* TRY IT: Give the number of lines in the listing that contain "plate", with no other words.

■ ■ ■ ■ ■

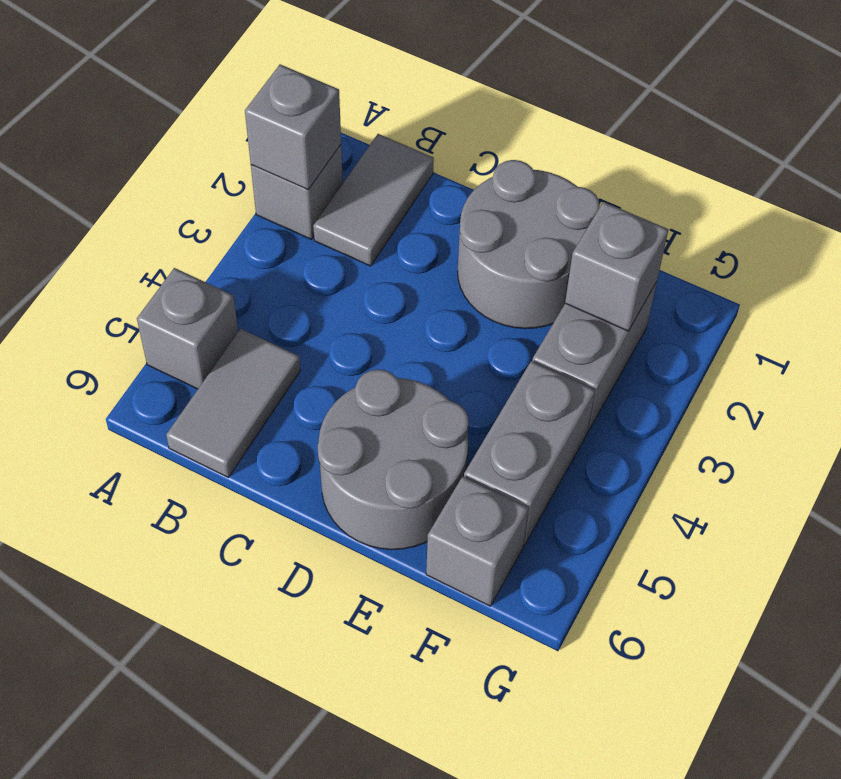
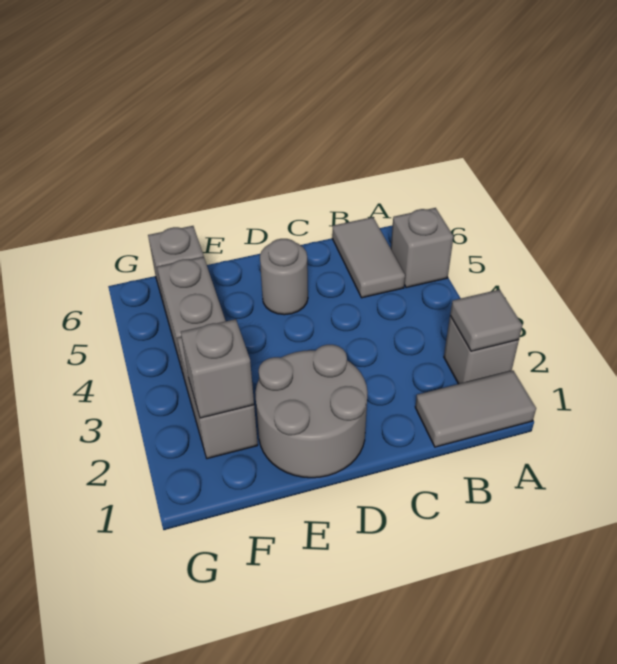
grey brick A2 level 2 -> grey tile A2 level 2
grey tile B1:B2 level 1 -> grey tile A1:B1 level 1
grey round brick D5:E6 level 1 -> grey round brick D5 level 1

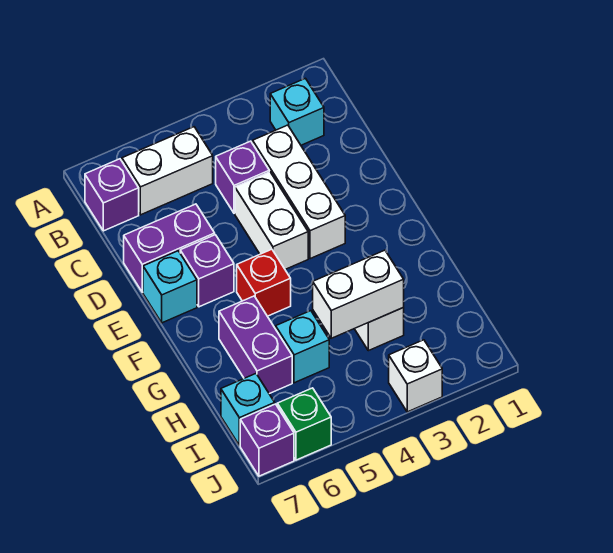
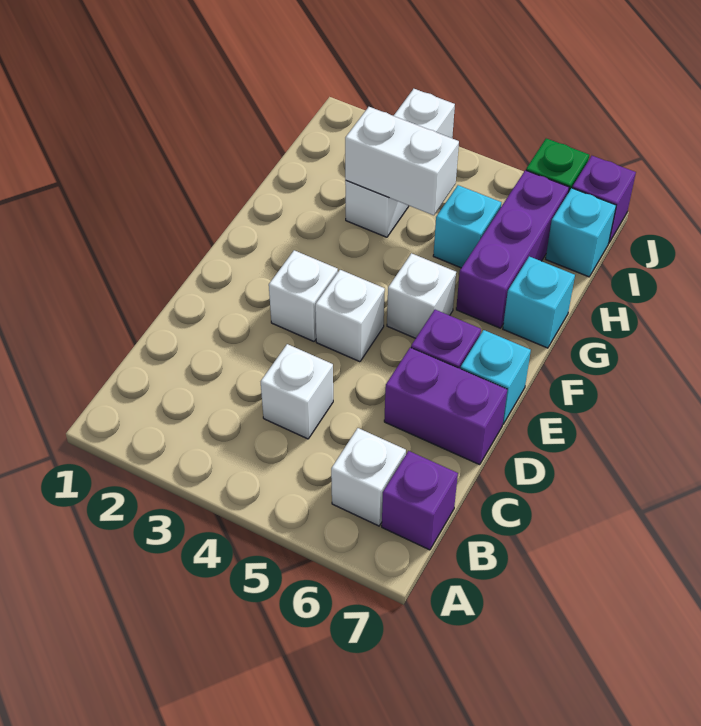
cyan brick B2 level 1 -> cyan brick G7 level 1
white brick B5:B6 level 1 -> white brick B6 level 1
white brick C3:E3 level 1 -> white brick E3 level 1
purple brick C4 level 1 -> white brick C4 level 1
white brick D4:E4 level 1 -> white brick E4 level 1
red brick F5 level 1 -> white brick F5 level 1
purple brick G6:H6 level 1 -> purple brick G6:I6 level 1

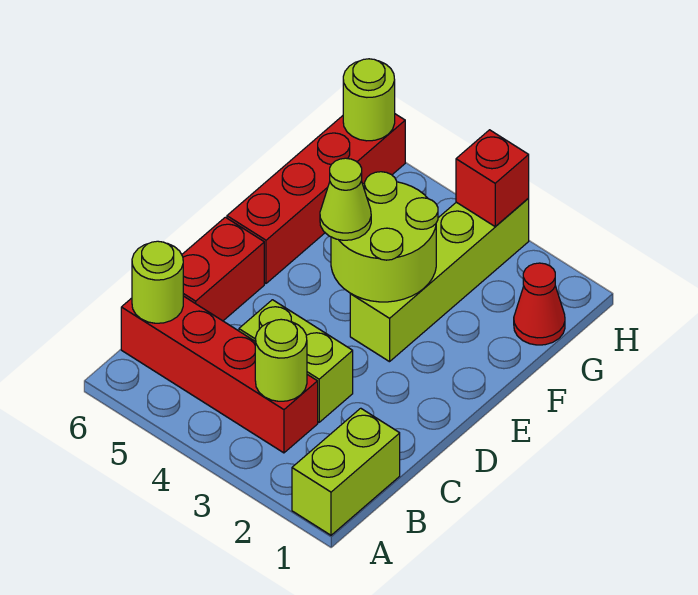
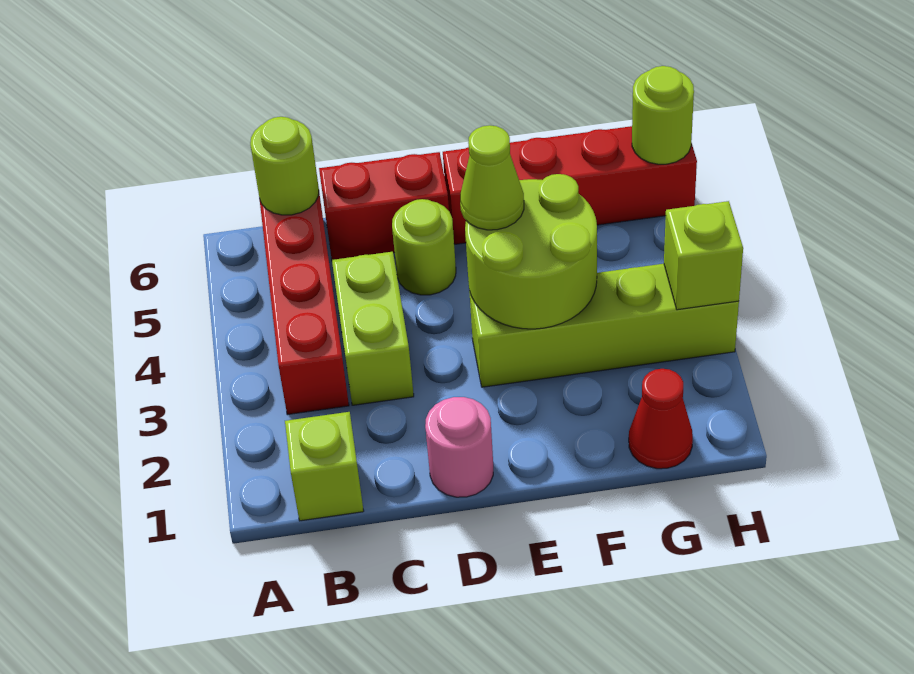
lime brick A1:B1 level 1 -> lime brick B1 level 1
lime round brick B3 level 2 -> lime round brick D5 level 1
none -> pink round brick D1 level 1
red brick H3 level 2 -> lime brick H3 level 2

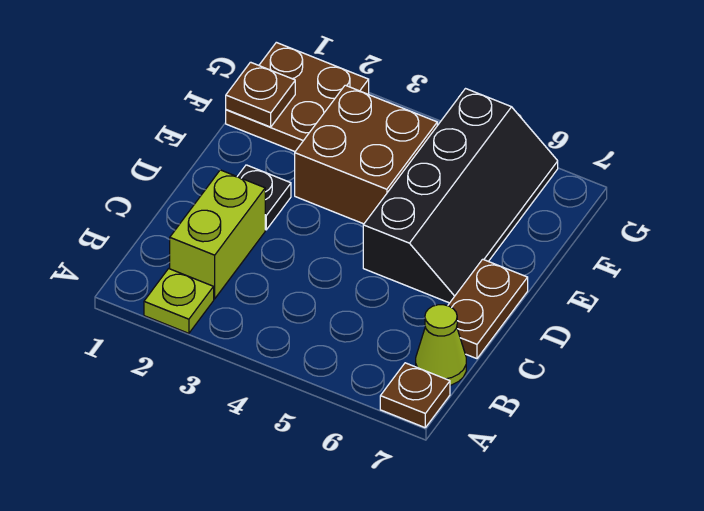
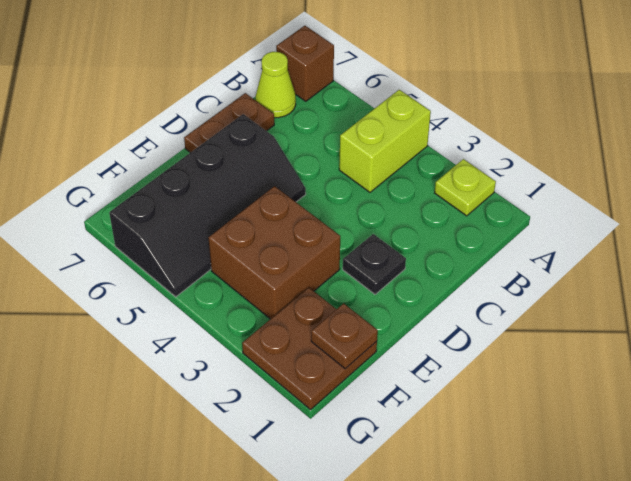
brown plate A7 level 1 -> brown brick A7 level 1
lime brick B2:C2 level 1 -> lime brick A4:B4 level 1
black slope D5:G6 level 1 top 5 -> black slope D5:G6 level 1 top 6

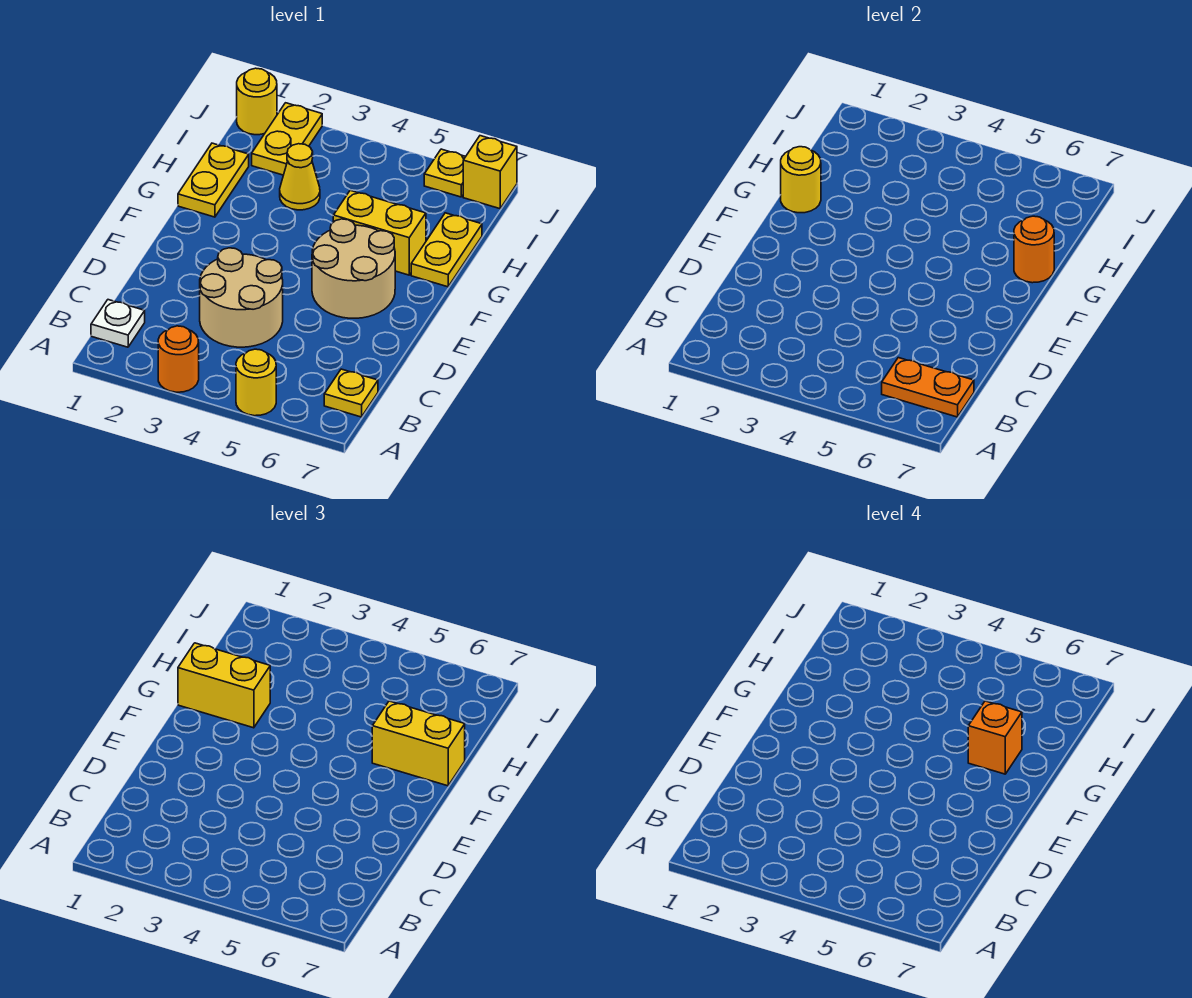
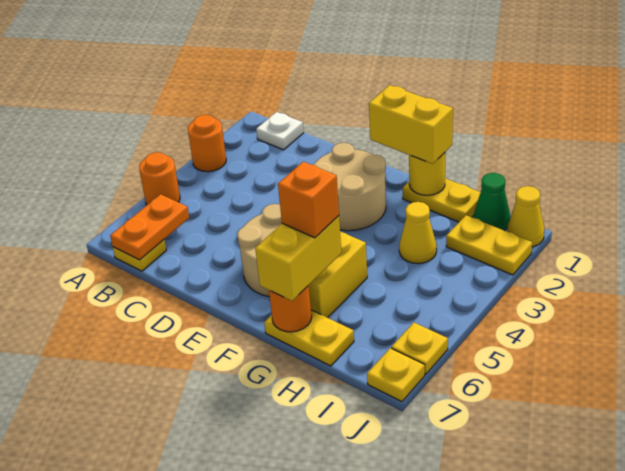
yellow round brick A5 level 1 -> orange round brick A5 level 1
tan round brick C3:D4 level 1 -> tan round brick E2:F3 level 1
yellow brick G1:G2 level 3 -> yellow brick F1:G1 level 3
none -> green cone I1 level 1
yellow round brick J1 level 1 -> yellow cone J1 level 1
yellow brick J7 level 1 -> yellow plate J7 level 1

■ ■ ■ ■ ■

* WORKED SOLUTION: 2